— start STORED RECORDS —

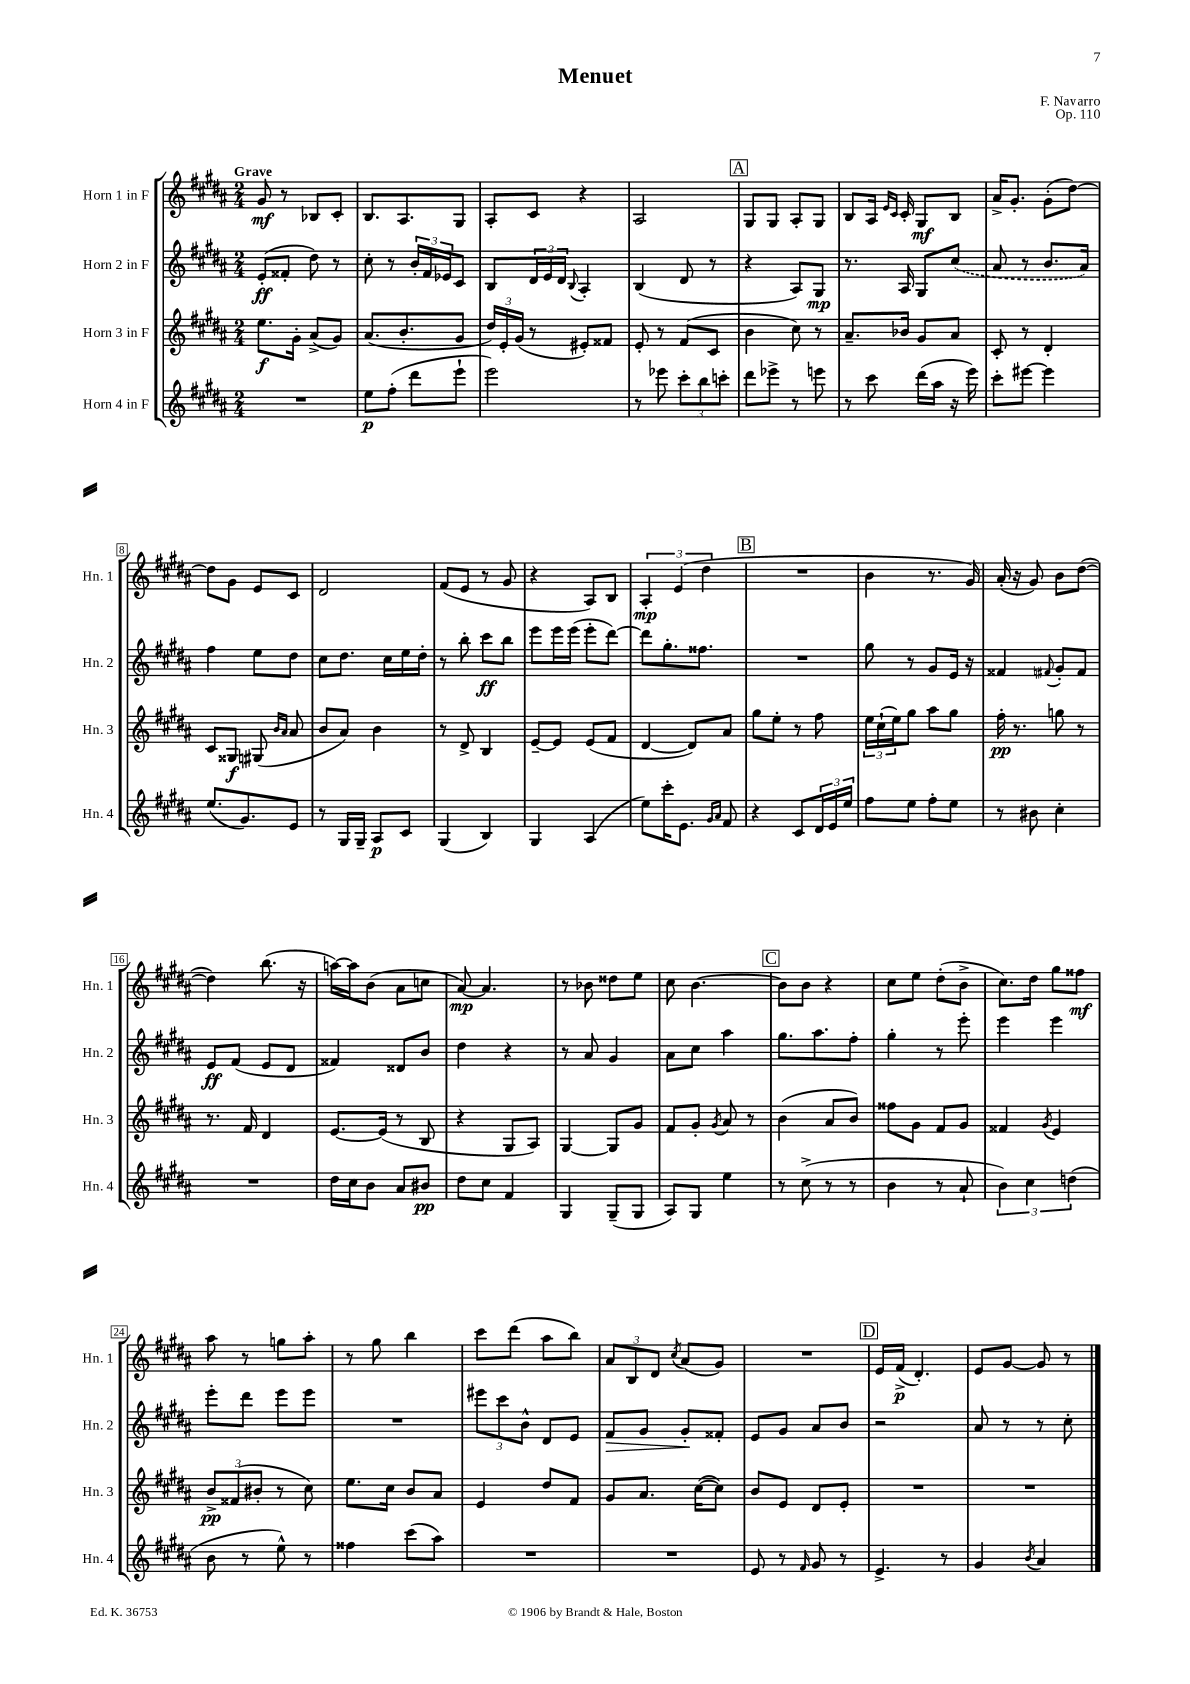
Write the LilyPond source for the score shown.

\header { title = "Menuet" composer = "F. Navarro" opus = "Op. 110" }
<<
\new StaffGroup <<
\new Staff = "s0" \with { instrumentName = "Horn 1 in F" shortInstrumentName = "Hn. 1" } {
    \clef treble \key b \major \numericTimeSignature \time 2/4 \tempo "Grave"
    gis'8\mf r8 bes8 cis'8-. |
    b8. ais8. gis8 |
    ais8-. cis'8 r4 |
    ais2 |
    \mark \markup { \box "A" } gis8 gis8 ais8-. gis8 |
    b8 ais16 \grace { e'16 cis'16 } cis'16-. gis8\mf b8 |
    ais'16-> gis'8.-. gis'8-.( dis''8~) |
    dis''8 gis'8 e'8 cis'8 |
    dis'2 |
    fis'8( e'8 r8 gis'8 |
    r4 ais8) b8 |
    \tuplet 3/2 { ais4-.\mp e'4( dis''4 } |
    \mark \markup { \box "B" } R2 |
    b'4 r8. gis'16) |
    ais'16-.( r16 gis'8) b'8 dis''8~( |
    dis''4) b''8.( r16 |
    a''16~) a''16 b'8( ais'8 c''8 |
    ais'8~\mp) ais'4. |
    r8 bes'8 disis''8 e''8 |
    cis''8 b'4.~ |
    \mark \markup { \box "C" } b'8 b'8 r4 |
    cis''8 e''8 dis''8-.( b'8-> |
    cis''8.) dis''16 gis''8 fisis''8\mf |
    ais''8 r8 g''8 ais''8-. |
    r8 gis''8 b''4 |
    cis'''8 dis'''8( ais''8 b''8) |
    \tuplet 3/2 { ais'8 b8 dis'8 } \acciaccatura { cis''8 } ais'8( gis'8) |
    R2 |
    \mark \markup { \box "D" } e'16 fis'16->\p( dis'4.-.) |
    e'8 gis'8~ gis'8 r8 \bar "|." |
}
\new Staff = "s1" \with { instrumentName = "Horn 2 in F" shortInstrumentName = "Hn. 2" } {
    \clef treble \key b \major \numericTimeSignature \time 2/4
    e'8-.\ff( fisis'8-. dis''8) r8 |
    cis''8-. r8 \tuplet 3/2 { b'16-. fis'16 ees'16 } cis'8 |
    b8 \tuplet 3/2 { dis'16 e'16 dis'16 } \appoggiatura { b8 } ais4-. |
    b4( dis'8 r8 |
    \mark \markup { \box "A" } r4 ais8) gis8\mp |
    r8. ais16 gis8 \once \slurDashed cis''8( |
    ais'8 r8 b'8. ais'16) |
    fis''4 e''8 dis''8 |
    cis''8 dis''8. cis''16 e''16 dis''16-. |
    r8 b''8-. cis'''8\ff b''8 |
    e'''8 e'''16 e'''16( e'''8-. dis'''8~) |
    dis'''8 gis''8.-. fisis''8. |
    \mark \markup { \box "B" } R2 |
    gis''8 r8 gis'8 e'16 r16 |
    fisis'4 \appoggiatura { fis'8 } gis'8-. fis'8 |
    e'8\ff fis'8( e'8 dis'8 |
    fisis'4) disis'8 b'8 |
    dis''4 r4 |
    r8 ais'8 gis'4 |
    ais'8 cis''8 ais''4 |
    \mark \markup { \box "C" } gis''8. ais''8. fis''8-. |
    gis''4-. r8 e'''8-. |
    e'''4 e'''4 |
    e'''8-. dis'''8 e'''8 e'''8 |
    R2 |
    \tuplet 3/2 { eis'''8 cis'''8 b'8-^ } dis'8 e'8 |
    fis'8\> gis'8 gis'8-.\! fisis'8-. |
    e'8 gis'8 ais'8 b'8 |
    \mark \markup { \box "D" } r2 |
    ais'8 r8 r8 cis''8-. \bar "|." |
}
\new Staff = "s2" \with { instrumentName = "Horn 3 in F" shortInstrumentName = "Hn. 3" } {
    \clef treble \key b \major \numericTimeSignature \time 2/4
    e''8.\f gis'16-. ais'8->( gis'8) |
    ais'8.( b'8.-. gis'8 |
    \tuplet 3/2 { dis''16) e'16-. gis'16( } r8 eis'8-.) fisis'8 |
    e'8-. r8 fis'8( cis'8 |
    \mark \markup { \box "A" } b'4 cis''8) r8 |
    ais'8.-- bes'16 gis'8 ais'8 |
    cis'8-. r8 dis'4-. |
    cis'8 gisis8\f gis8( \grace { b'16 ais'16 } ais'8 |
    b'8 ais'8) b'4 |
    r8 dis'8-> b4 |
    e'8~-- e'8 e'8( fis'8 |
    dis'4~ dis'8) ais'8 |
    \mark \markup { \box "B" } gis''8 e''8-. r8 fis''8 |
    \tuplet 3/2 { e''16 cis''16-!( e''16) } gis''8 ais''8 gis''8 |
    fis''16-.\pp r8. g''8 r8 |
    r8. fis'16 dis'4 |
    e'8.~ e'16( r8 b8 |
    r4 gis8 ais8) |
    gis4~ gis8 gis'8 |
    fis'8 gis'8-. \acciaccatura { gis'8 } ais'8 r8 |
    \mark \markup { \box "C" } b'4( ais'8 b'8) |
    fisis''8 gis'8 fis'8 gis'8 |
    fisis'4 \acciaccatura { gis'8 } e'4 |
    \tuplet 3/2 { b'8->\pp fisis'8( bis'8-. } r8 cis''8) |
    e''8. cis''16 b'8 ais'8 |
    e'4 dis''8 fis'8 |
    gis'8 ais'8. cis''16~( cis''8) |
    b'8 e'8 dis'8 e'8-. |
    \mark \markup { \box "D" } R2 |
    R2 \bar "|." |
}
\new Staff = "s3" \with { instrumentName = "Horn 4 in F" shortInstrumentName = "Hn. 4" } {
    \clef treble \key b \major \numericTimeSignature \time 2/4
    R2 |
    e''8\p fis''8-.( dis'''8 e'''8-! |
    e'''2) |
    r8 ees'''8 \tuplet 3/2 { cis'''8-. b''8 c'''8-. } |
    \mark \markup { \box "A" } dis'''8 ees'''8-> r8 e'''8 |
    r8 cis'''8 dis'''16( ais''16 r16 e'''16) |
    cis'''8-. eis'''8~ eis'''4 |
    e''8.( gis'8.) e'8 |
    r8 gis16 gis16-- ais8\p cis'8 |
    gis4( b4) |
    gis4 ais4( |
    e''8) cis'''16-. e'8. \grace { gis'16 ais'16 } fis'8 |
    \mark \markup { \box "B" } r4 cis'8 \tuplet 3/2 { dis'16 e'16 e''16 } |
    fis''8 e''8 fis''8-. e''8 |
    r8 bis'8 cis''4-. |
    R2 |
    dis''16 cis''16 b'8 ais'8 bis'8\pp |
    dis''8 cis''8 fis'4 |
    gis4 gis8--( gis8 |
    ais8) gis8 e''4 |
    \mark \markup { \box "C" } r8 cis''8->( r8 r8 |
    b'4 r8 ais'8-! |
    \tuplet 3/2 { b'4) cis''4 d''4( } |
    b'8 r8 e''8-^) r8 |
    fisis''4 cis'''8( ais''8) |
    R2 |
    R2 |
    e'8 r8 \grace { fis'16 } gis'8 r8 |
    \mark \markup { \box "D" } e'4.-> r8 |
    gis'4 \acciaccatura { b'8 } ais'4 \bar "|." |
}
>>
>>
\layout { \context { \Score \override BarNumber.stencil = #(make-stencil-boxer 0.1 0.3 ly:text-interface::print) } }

— end STORED RECORDS —

**WRITTEN REQUEST**: Extract each line of the entries above that contains the string "with".

**WRITTEN REPLY**:
\new Staff = "s0" \with { instrumentName = "Horn 1 in F" shortInstrumentName = "Hn. 1" } {
\new Staff = "s1" \with { instrumentName = "Horn 2 in F" shortInstrumentName = "Hn. 2" } {
\new Staff = "s2" \with { instrumentName = "Horn 3 in F" shortInstrumentName = "Hn. 3" } {
\new Staff = "s3" \with { instrumentName = "Horn 4 in F" shortInstrumentName = "Hn. 4" } {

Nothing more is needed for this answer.